# CHALLENGE
Update the entries below by replacing every "specified word" with "listed word". Write them all out again with everything else unchanged.

Data listing:
——————————
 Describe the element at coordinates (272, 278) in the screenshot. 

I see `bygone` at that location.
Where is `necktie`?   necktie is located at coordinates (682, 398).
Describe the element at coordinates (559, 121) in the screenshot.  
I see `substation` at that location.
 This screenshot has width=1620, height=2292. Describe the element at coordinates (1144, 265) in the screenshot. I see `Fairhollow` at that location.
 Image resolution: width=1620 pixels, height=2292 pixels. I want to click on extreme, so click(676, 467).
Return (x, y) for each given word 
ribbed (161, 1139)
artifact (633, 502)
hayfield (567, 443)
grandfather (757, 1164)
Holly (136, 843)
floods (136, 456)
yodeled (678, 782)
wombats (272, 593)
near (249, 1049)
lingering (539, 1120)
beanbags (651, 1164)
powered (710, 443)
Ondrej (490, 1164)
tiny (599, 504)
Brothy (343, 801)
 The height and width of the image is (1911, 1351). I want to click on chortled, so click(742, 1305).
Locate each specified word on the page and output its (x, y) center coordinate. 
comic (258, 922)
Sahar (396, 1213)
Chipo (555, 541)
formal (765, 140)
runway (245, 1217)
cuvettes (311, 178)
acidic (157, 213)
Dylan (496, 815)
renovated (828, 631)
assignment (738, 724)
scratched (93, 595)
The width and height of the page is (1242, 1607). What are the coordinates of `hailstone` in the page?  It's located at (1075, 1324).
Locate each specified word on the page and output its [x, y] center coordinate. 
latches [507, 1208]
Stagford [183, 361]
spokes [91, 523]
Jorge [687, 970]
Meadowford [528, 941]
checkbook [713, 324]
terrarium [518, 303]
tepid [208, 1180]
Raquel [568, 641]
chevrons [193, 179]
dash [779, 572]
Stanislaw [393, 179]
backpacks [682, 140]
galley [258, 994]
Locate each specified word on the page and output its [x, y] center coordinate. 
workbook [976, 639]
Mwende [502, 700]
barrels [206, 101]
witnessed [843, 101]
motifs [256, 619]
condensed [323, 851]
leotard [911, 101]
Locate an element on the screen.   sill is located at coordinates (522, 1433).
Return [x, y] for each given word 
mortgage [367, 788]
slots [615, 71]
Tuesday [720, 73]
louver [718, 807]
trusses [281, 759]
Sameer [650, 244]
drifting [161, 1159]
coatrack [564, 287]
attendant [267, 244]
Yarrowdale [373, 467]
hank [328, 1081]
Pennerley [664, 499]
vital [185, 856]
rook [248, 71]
——————————
# OUTPUT
 Describe the element at coordinates (272, 278) in the screenshot. 

I see `bygone` at that location.
Where is `necktie`?   necktie is located at coordinates (682, 398).
Describe the element at coordinates (559, 121) in the screenshot.  
I see `substation` at that location.
 This screenshot has width=1620, height=2292. Describe the element at coordinates (1144, 265) in the screenshot. I see `Fairhollow` at that location.
 Image resolution: width=1620 pixels, height=2292 pixels. I want to click on extreme, so click(676, 467).
Return (x, y) for each given word 
ribbed (161, 1139)
artifact (633, 502)
hayfield (567, 443)
grandfather (757, 1164)
Holly (136, 843)
floods (136, 456)
yodeled (678, 782)
wombats (272, 593)
near (249, 1049)
lingering (539, 1120)
beanbags (651, 1164)
powered (710, 443)
Ondrej (490, 1164)
tiny (599, 504)
Brothy (343, 801)
 The height and width of the image is (1911, 1351). I want to click on chortled, so click(742, 1305).
Locate each listed word on the page and output its (x, y) center coordinate. 
comic (258, 922)
Sahar (396, 1213)
Chipo (555, 541)
formal (765, 140)
runway (245, 1217)
cuvettes (311, 178)
acidic (157, 213)
Dylan (496, 815)
renovated (828, 631)
assignment (738, 724)
scratched (93, 595)
The width and height of the page is (1242, 1607). What are the coordinates of `hailstone` in the page?  It's located at (1075, 1324).
Locate each listed word on the page and output its [x, y] center coordinate. 
latches [507, 1208]
Stagford [183, 361]
spokes [91, 523]
Jorge [687, 970]
Meadowford [528, 941]
checkbook [713, 324]
terrarium [518, 303]
tepid [208, 1180]
Raquel [568, 641]
chevrons [193, 179]
dash [779, 572]
Stanislaw [393, 179]
backpacks [682, 140]
galley [258, 994]
Locate each listed word on the page and output its [x, y] center coordinate. 
workbook [976, 639]
Mwende [502, 700]
barrels [206, 101]
witnessed [843, 101]
motifs [256, 619]
condensed [323, 851]
leotard [911, 101]
Locate an element on the screen.   sill is located at coordinates (522, 1433).
Return [x, y] for each given word 
mortgage [367, 788]
slots [615, 71]
Tuesday [720, 73]
louver [718, 807]
trusses [281, 759]
Sameer [650, 244]
drifting [161, 1159]
coatrack [564, 287]
attendant [267, 244]
Yarrowdale [373, 467]
hank [328, 1081]
Pennerley [664, 499]
vital [185, 856]
rook [248, 71]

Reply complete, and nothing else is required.